# Records
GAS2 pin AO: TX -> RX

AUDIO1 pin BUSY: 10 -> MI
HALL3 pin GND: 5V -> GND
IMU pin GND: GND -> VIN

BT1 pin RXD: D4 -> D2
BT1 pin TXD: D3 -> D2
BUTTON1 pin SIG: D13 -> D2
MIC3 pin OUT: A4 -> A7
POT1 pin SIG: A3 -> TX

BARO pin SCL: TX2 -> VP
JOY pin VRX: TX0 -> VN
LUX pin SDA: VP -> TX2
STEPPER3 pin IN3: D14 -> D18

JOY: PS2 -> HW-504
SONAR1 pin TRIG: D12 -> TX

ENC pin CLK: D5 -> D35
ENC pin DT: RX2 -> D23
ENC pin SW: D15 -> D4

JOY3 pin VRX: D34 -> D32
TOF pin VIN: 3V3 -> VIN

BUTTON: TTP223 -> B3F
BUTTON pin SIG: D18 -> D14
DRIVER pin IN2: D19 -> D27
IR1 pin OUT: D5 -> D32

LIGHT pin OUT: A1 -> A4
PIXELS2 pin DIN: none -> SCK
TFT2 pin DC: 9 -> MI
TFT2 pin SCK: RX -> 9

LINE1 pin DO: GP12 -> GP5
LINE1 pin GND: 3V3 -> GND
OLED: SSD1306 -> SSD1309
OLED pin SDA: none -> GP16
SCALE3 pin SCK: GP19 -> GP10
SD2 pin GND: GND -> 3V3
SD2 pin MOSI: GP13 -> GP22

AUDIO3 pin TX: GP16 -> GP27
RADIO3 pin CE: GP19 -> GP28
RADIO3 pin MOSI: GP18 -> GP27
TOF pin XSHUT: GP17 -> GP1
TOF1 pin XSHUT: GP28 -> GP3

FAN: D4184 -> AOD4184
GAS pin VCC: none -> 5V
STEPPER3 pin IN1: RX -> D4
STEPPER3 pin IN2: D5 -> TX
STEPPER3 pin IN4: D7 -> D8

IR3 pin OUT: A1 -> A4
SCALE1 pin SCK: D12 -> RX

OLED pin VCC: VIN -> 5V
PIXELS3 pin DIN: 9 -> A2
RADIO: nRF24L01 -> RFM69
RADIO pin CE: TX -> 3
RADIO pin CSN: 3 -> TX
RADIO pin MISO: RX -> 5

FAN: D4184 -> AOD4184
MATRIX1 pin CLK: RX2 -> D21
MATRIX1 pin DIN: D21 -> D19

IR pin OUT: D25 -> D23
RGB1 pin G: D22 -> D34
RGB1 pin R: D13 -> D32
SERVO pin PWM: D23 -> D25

# Assignment
Set down only these lines, exactly: the one containing "AUDIO1 pin BUSY: 10 -> MI" and each line after it through the end of the entries above.

# Expected output
AUDIO1 pin BUSY: 10 -> MI
HALL3 pin GND: 5V -> GND
IMU pin GND: GND -> VIN

BT1 pin RXD: D4 -> D2
BT1 pin TXD: D3 -> D2
BUTTON1 pin SIG: D13 -> D2
MIC3 pin OUT: A4 -> A7
POT1 pin SIG: A3 -> TX

BARO pin SCL: TX2 -> VP
JOY pin VRX: TX0 -> VN
LUX pin SDA: VP -> TX2
STEPPER3 pin IN3: D14 -> D18

JOY: PS2 -> HW-504
SONAR1 pin TRIG: D12 -> TX

ENC pin CLK: D5 -> D35
ENC pin DT: RX2 -> D23
ENC pin SW: D15 -> D4

JOY3 pin VRX: D34 -> D32
TOF pin VIN: 3V3 -> VIN

BUTTON: TTP223 -> B3F
BUTTON pin SIG: D18 -> D14
DRIVER pin IN2: D19 -> D27
IR1 pin OUT: D5 -> D32

LIGHT pin OUT: A1 -> A4
PIXELS2 pin DIN: none -> SCK
TFT2 pin DC: 9 -> MI
TFT2 pin SCK: RX -> 9

LINE1 pin DO: GP12 -> GP5
LINE1 pin GND: 3V3 -> GND
OLED: SSD1306 -> SSD1309
OLED pin SDA: none -> GP16
SCALE3 pin SCK: GP19 -> GP10
SD2 pin GND: GND -> 3V3
SD2 pin MOSI: GP13 -> GP22

AUDIO3 pin TX: GP16 -> GP27
RADIO3 pin CE: GP19 -> GP28
RADIO3 pin MOSI: GP18 -> GP27
TOF pin XSHUT: GP17 -> GP1
TOF1 pin XSHUT: GP28 -> GP3

FAN: D4184 -> AOD4184
GAS pin VCC: none -> 5V
STEPPER3 pin IN1: RX -> D4
STEPPER3 pin IN2: D5 -> TX
STEPPER3 pin IN4: D7 -> D8

IR3 pin OUT: A1 -> A4
SCALE1 pin SCK: D12 -> RX

OLED pin VCC: VIN -> 5V
PIXELS3 pin DIN: 9 -> A2
RADIO: nRF24L01 -> RFM69
RADIO pin CE: TX -> 3
RADIO pin CSN: 3 -> TX
RADIO pin MISO: RX -> 5

FAN: D4184 -> AOD4184
MATRIX1 pin CLK: RX2 -> D21
MATRIX1 pin DIN: D21 -> D19

IR pin OUT: D25 -> D23
RGB1 pin G: D22 -> D34
RGB1 pin R: D13 -> D32
SERVO pin PWM: D23 -> D25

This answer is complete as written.